Here the job is to transcribe the data exactly while omitting the images.

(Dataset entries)

####################

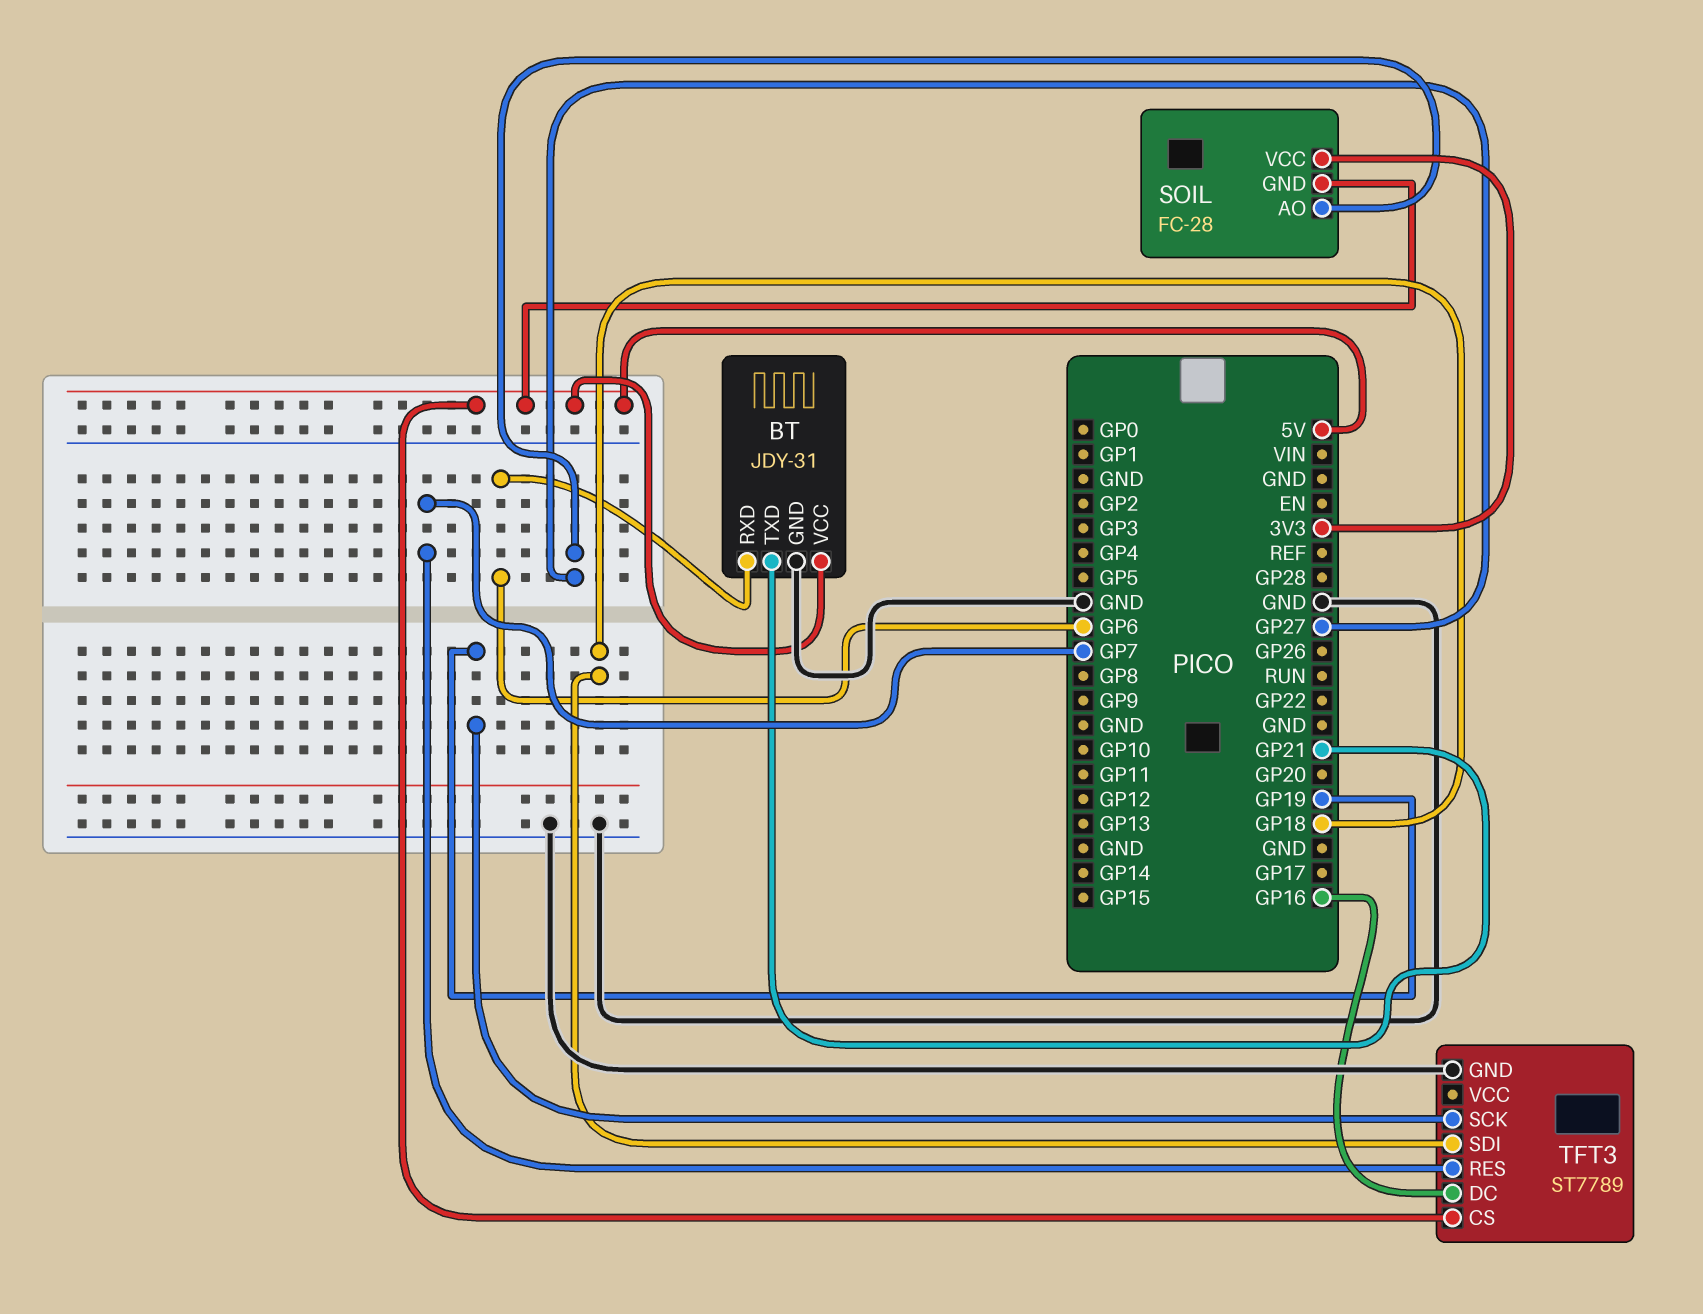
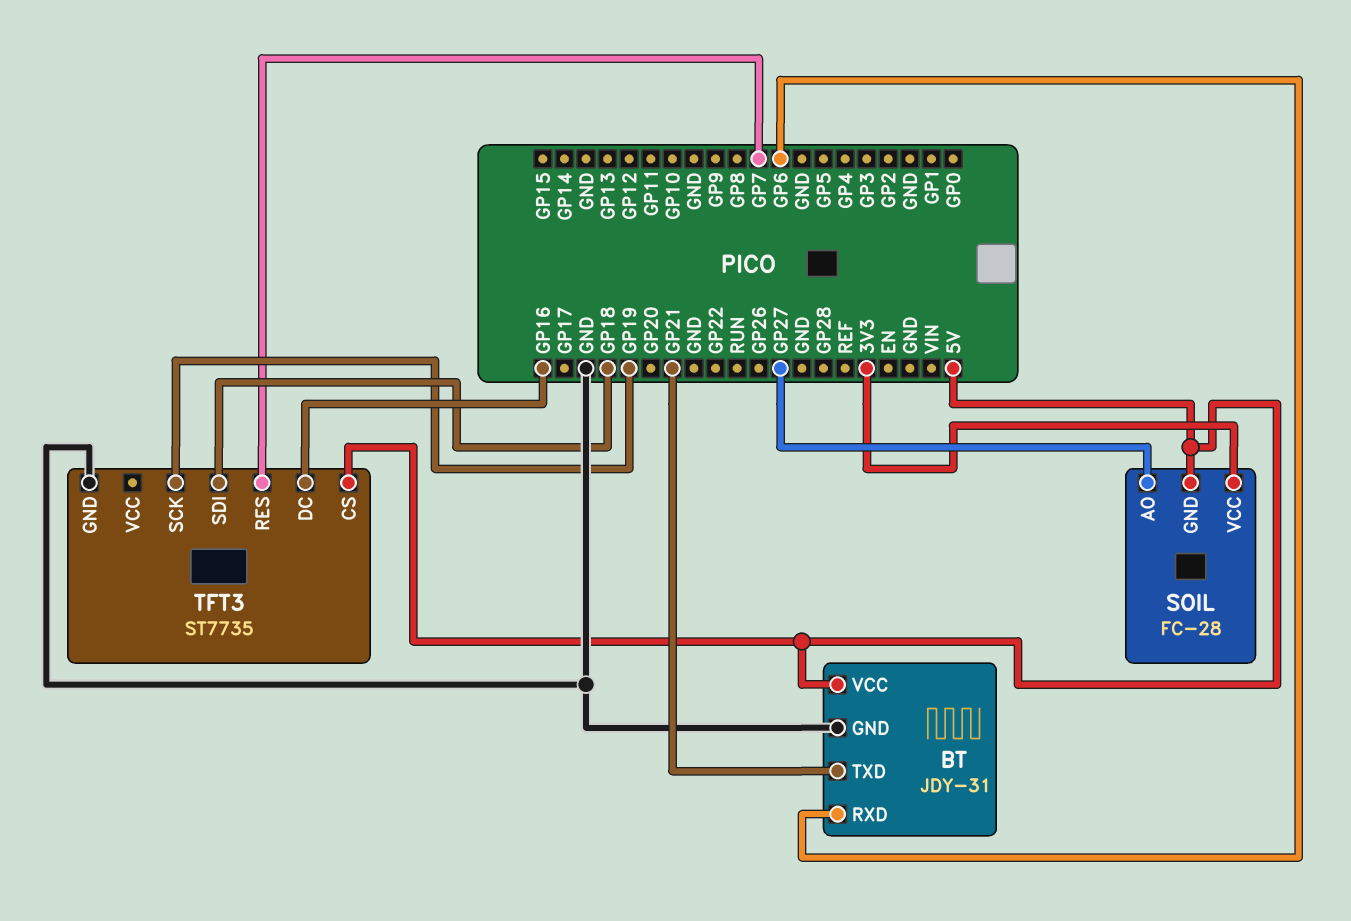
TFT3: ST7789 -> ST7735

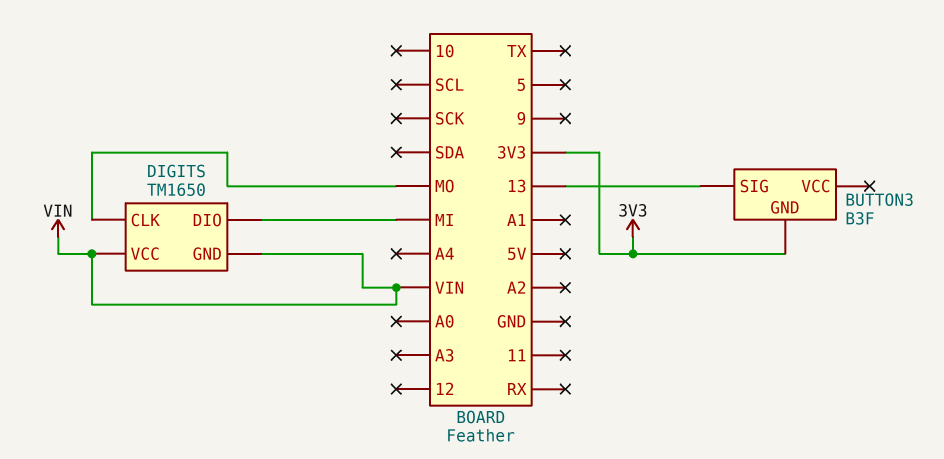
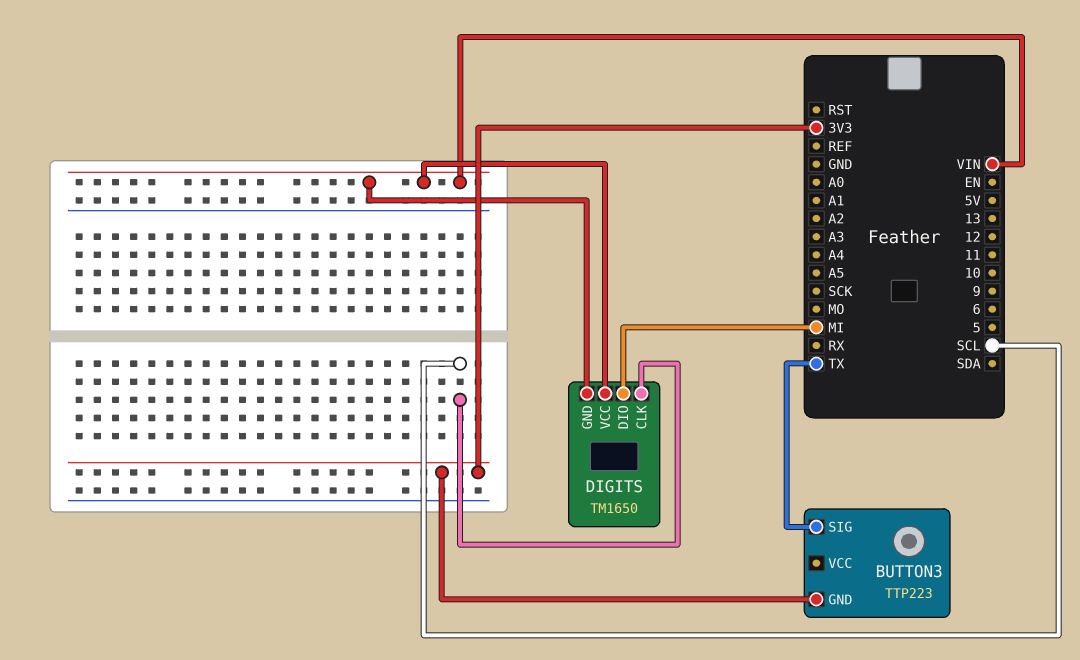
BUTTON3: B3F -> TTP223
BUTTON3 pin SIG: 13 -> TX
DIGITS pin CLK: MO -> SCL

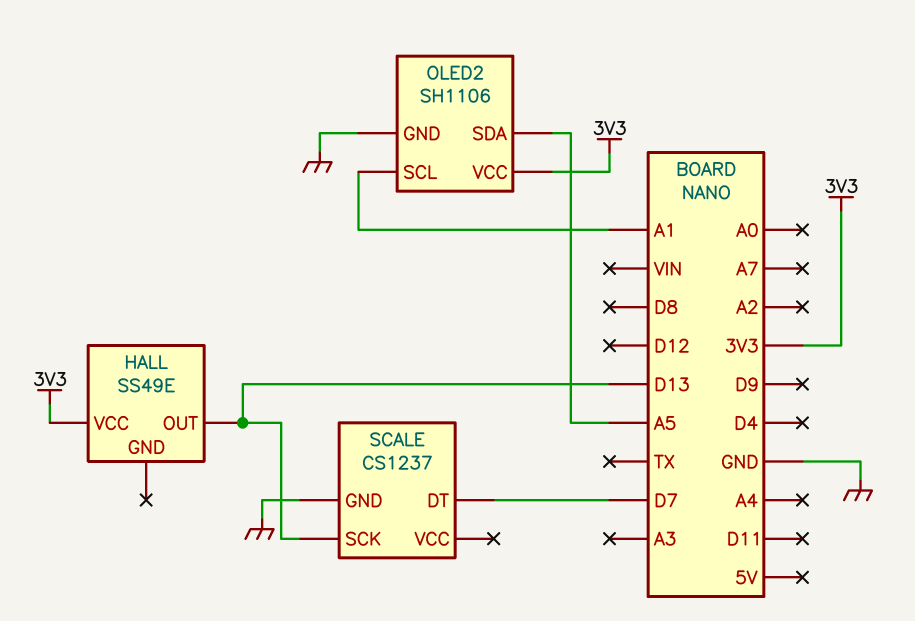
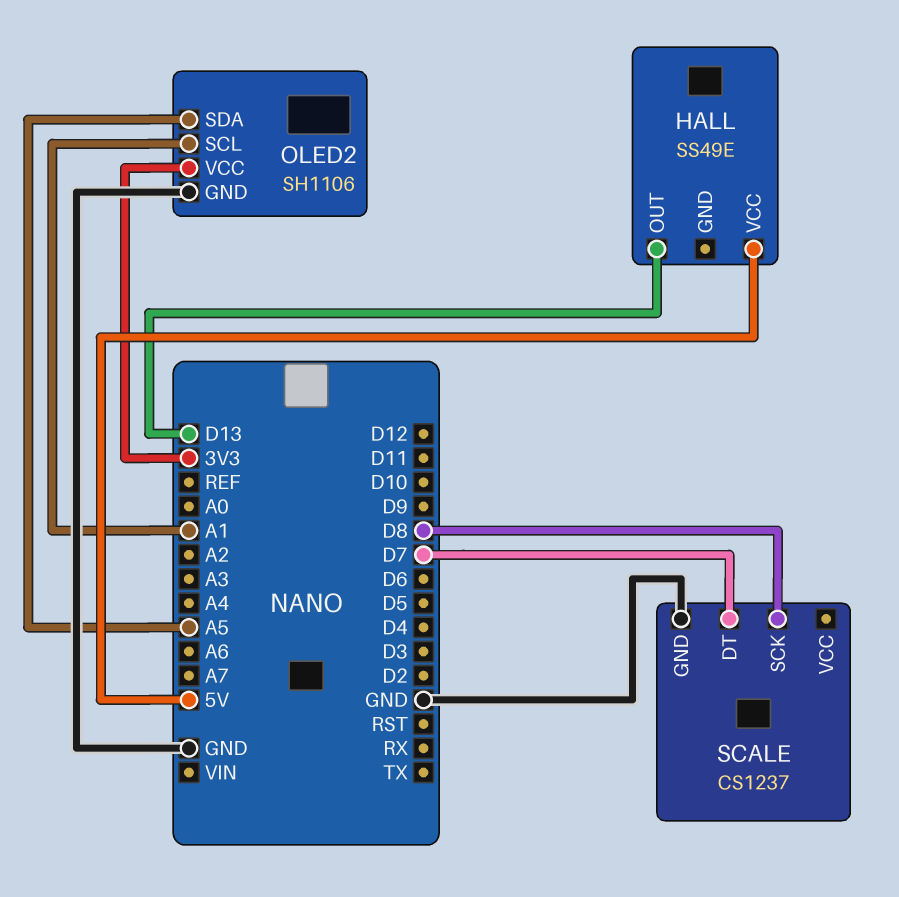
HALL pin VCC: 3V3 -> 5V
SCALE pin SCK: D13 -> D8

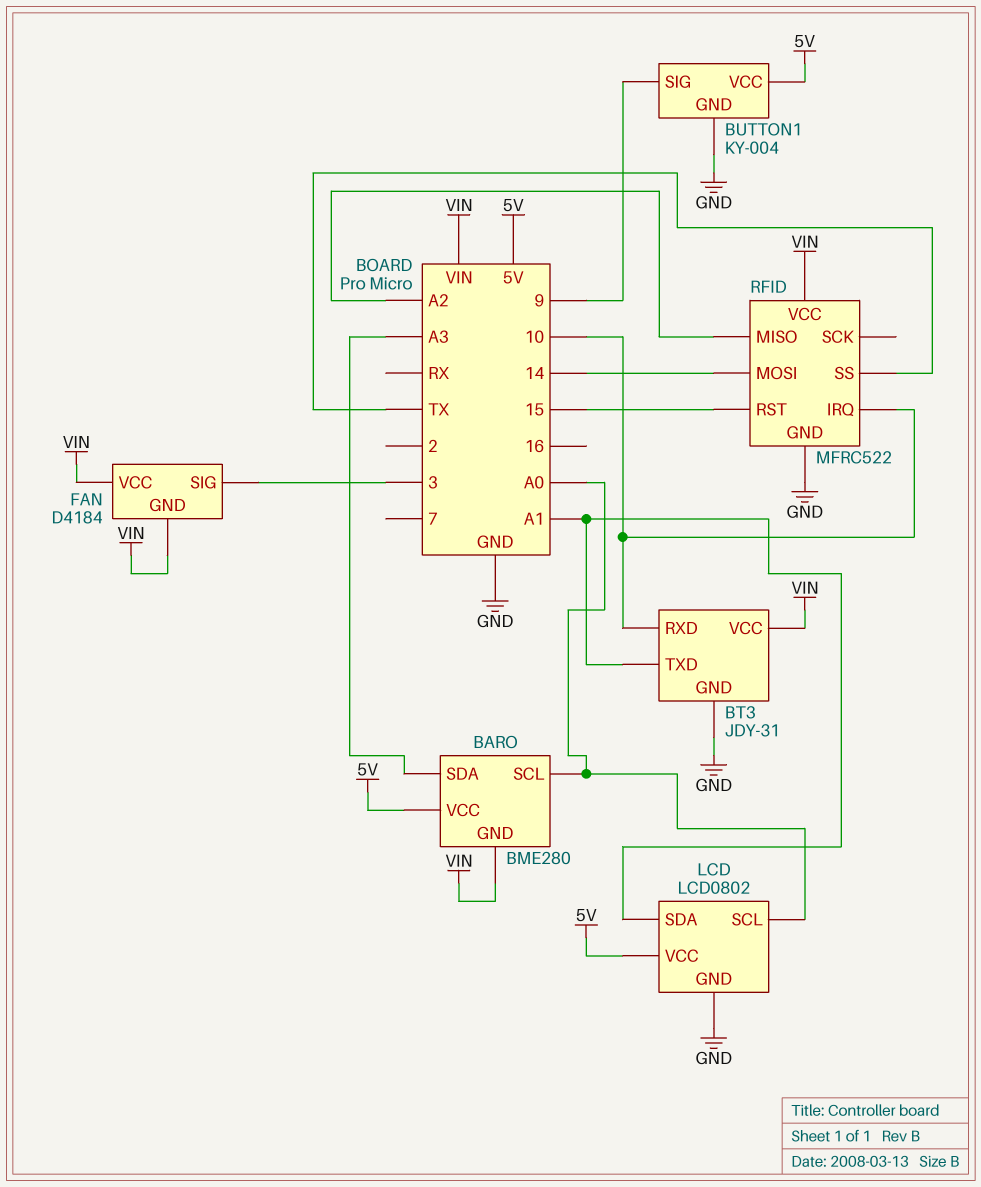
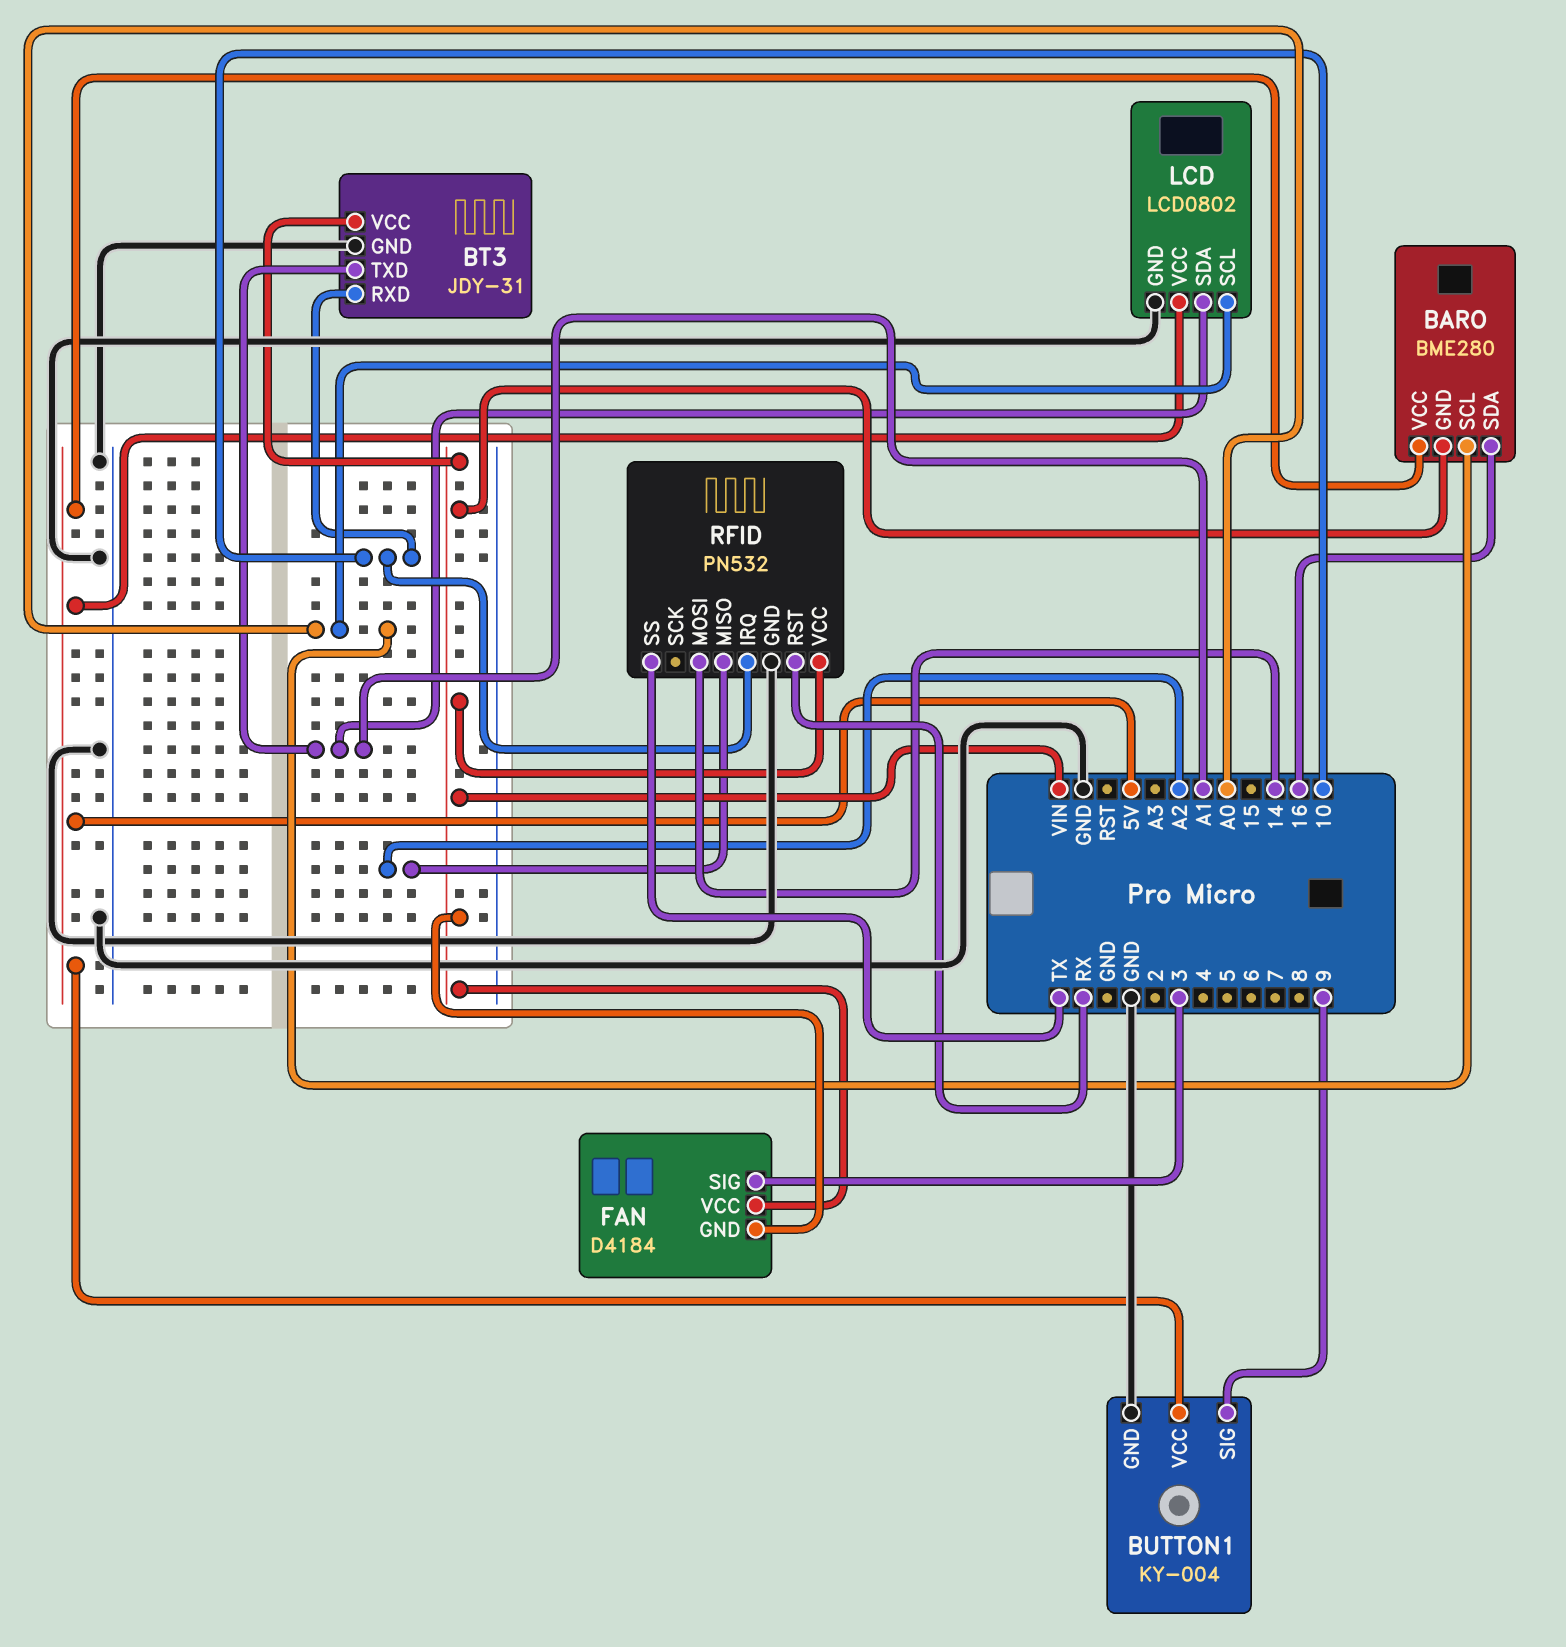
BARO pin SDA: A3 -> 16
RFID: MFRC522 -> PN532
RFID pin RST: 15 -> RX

####################

> **WRITTEN ANSWER**
TFT3: ST7789 -> ST7735

BUTTON3: B3F -> TTP223
BUTTON3 pin SIG: 13 -> TX
DIGITS pin CLK: MO -> SCL

HALL pin VCC: 3V3 -> 5V
SCALE pin SCK: D13 -> D8

BARO pin SDA: A3 -> 16
RFID: MFRC522 -> PN532
RFID pin RST: 15 -> RX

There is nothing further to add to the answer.